**What you need to do:** From the line containing "(556, 492) = (193, 98): yellow" down to the line containing "(746, 540) = (702, 223): turquoise", copy out the entries below exactly, both lines included, and nothing else; pictures do not belong in the copy.

********

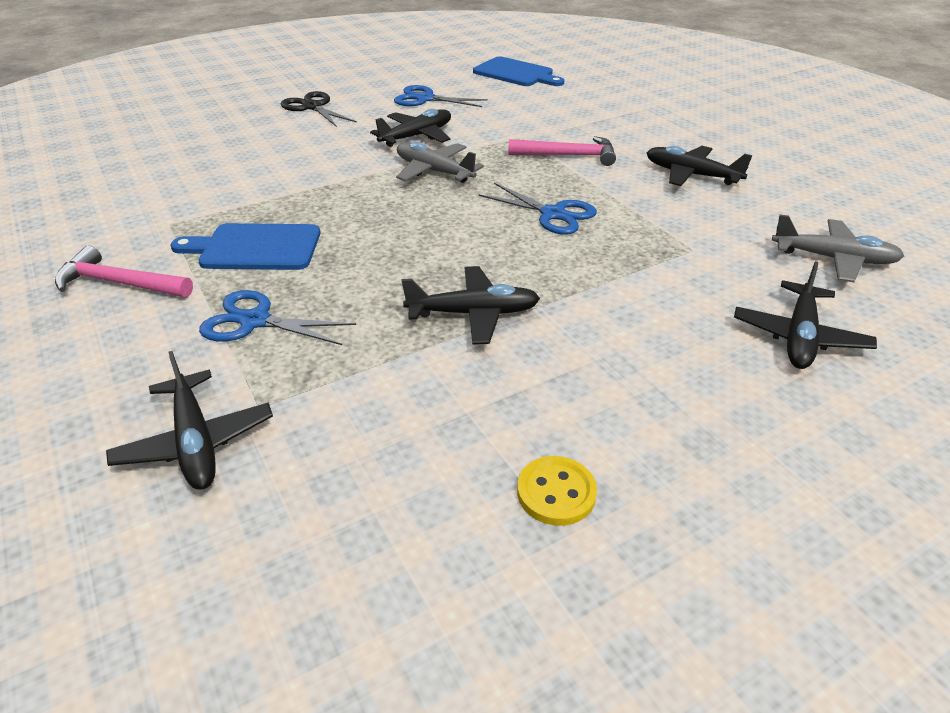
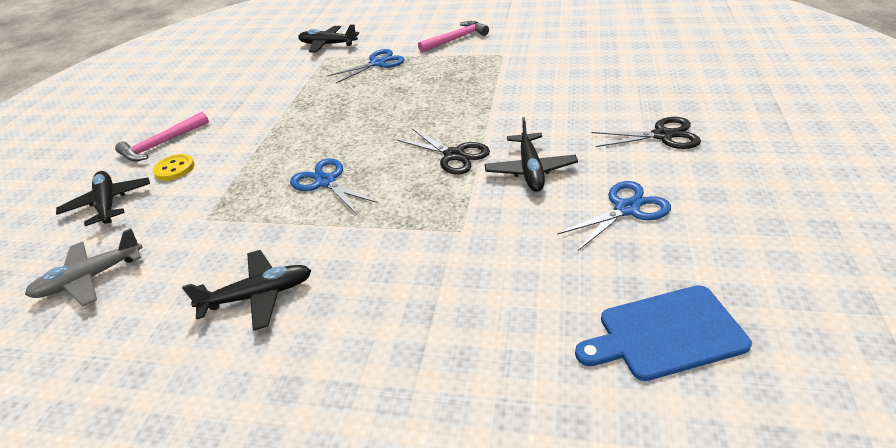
camera: 135 degrees right, 0 degrees up
(255, 248) = (441, 72): blue cutting board -> none
(434, 171) = (454, 155): grey plane -> black scissors
(474, 313) = (293, 115): black plane -> none
(553, 214) = (325, 181): blue scissors -> blue scissors turned 60 degrees clockwise
(556, 492) = (193, 98): yellow button -> yellow button (174, 169)
(568, 156) = (389, 239): pink hammer -> pink hammer (162, 144)

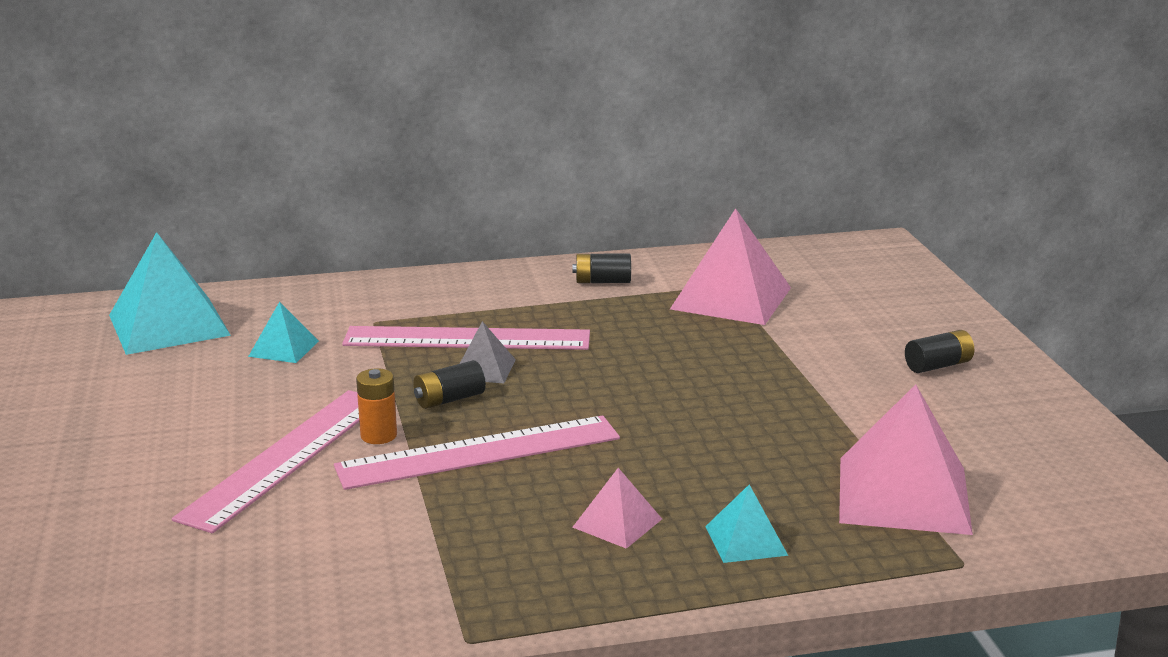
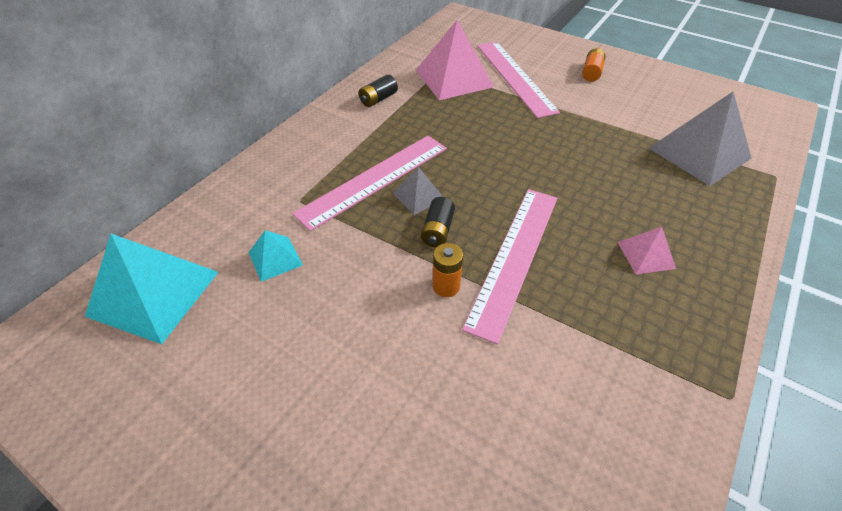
camera: 45 degrees left, 25 degrees up
(286, 457) = (423, 347): pink ruler -> pink ruler (515, 77)
(746, 540) = (702, 223): turquoise pyramid -> none
(903, 494) = (699, 153): pink pyramid -> grey pyramid
(938, 365) = (591, 73): black battery -> orange battery

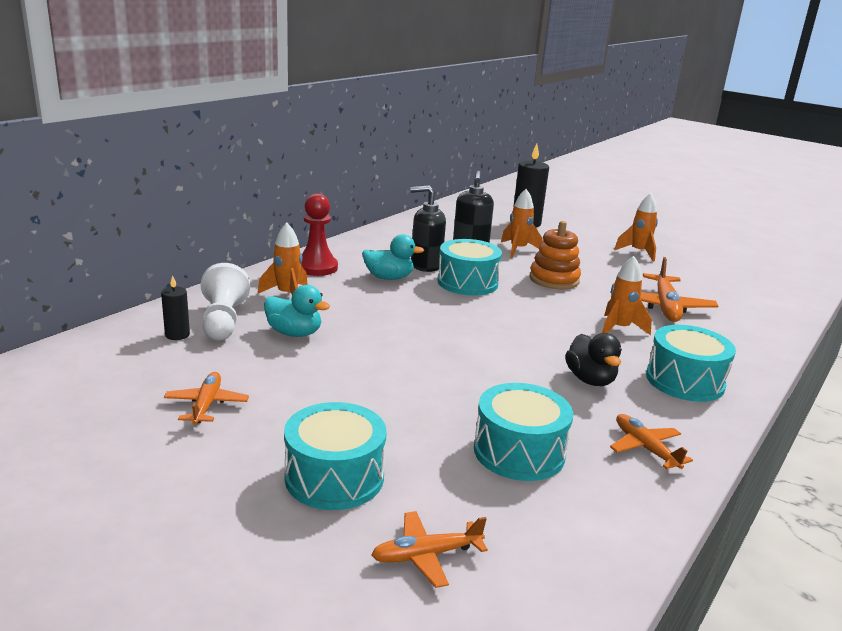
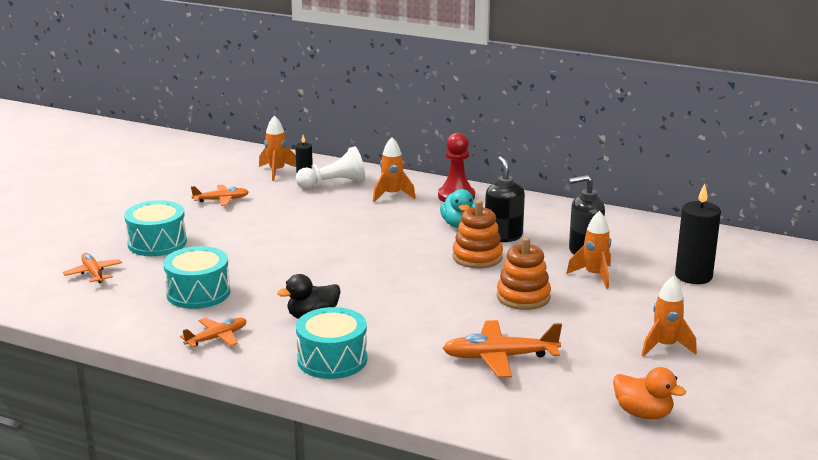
camera: 80 degrees right, 0 degrees up
(294, 333) = (328, 207): turquoise duck -> none
(467, 282) = (477, 257): turquoise drum -> orange stacking toy
(619, 329) = (423, 330): orange rocket -> orange rocket (277, 171)
(738, 277) = (643, 413): none -> orange duck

********

**Output below:**
(556, 492) = (193, 98): yellow button -> yellow button (174, 169)
(568, 156) = (389, 239): pink hammer -> pink hammer (162, 144)

camera: 45 degrees left, 25 degrees up
(286, 457) = (423, 347): pink ruler -> pink ruler (515, 77)
(746, 540) = (702, 223): turquoise pyramid -> none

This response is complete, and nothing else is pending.